[Extracted data entries]
┄┄┄┄┄┄┄┄┄┄┄┄┄┄┄┄┄┄┄┄

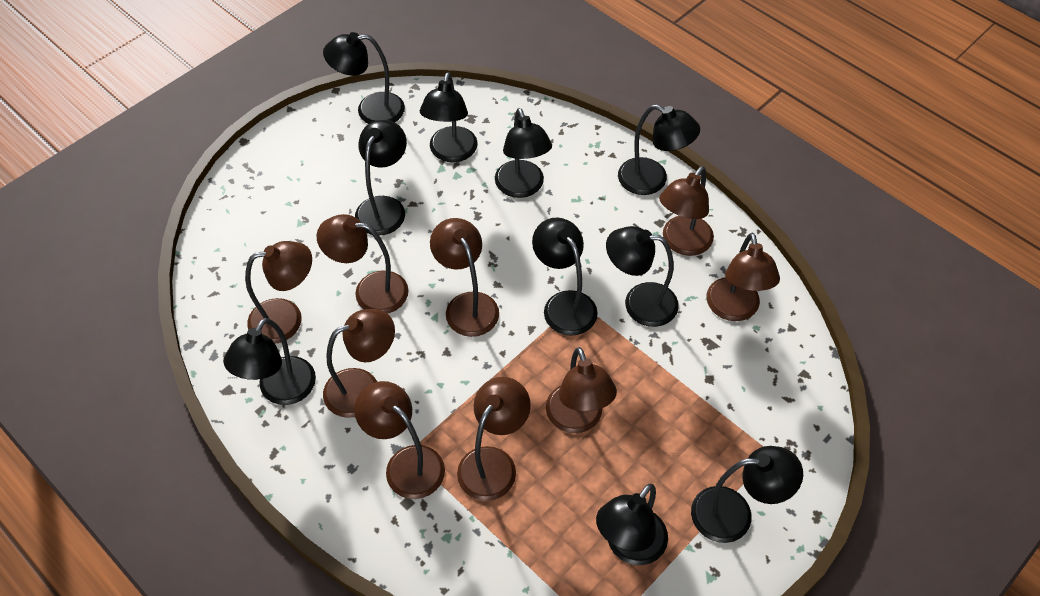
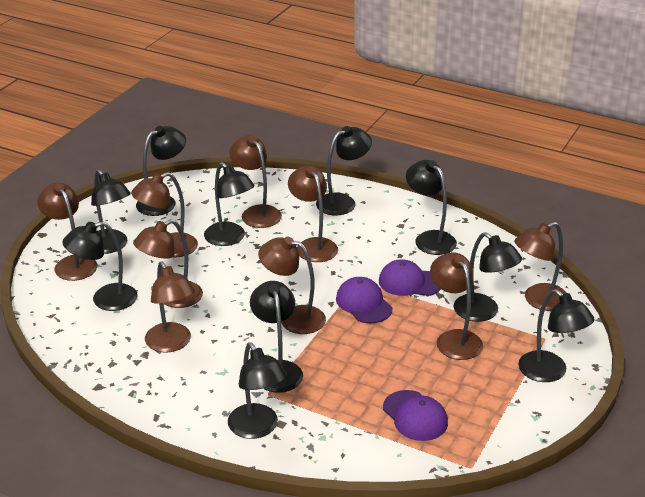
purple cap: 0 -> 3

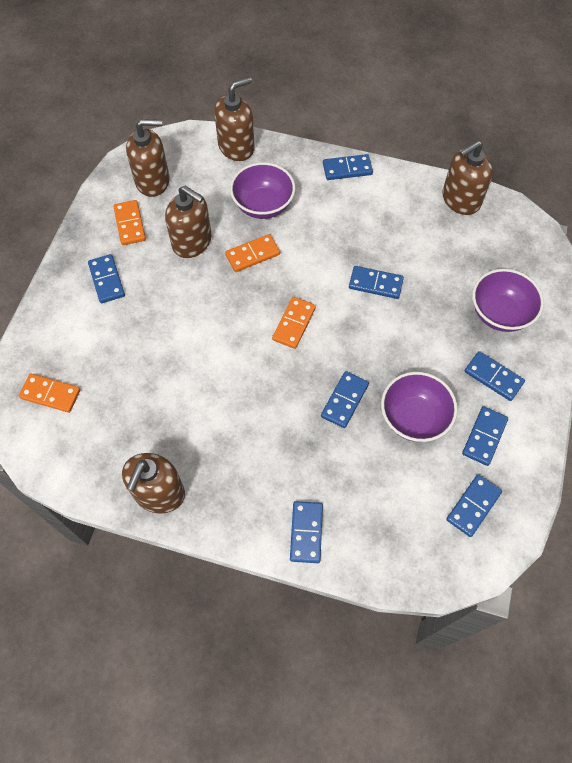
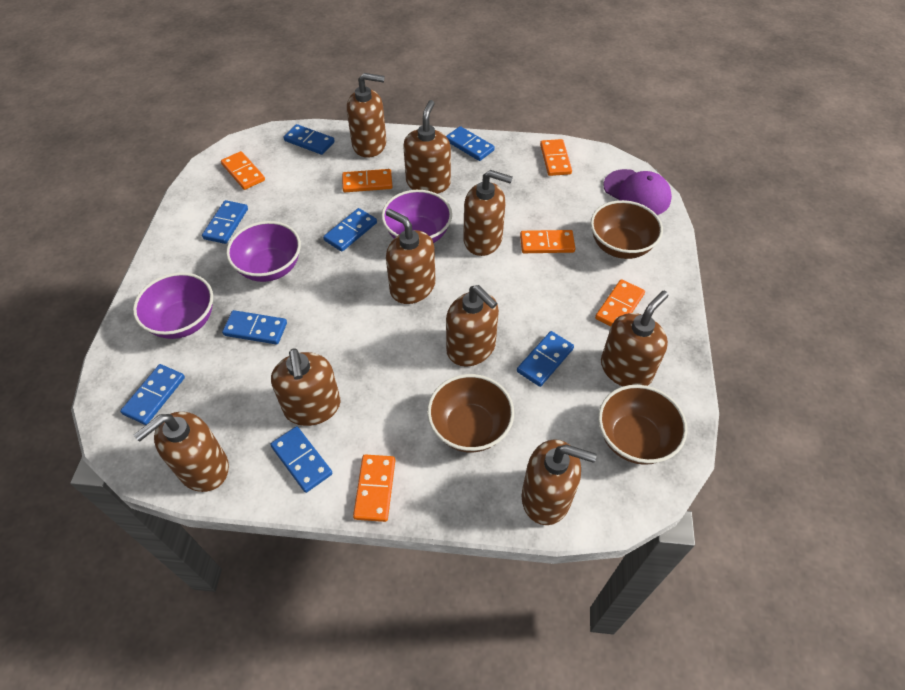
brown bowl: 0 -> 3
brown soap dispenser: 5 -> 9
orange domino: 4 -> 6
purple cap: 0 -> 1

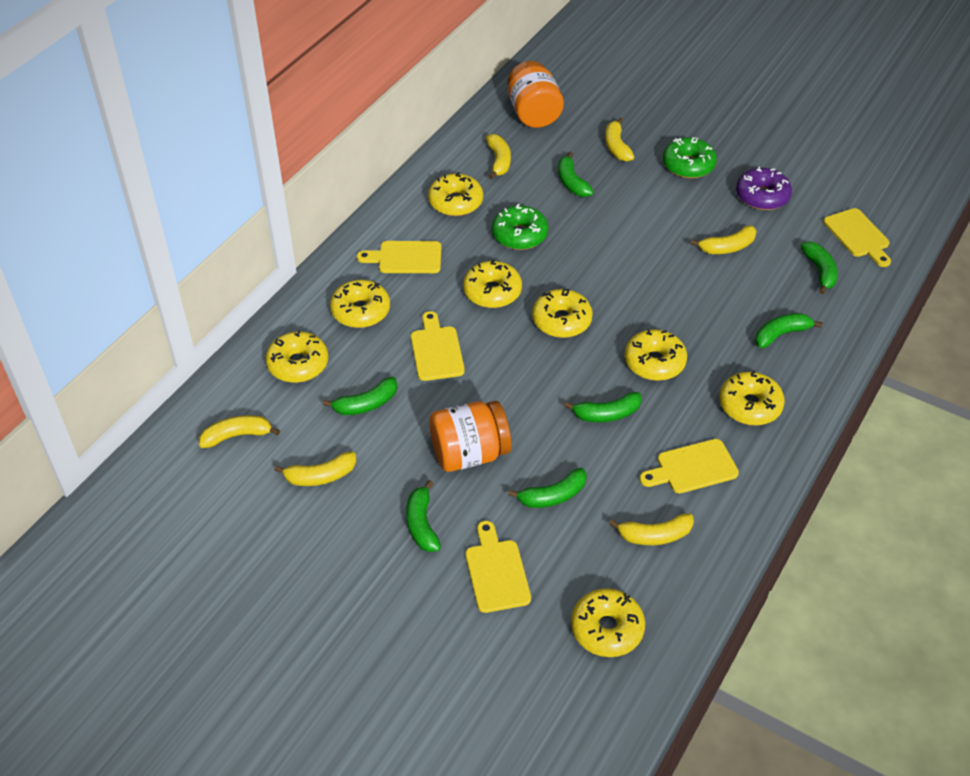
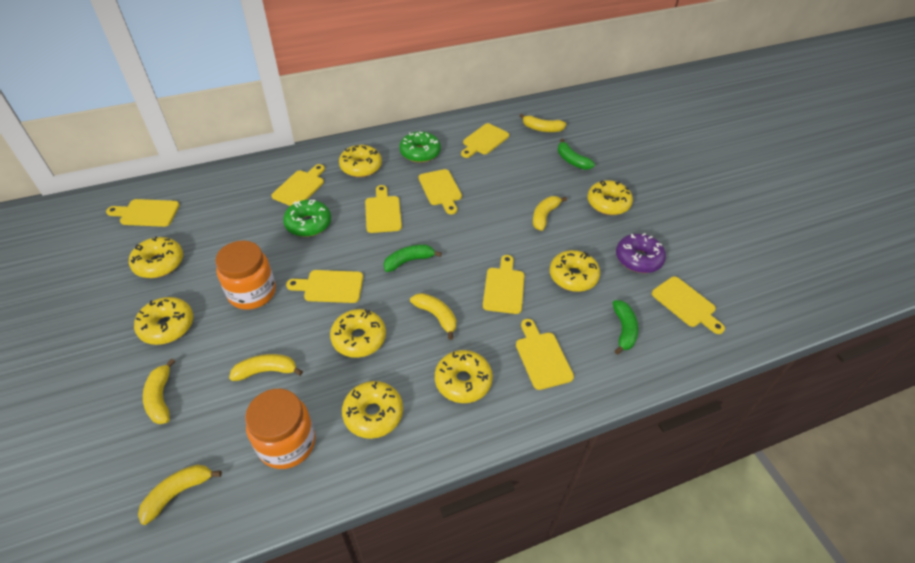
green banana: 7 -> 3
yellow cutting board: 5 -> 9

┄┄┄┄┄┄┄┄┄┄┄┄┄┄┄┄┄┄┄┄

• Aim of the exercise:
Your answer should consist of all lines above that include the string "brown".

• Output for this task:
brown bowl: 0 -> 3
brown soap dispenser: 5 -> 9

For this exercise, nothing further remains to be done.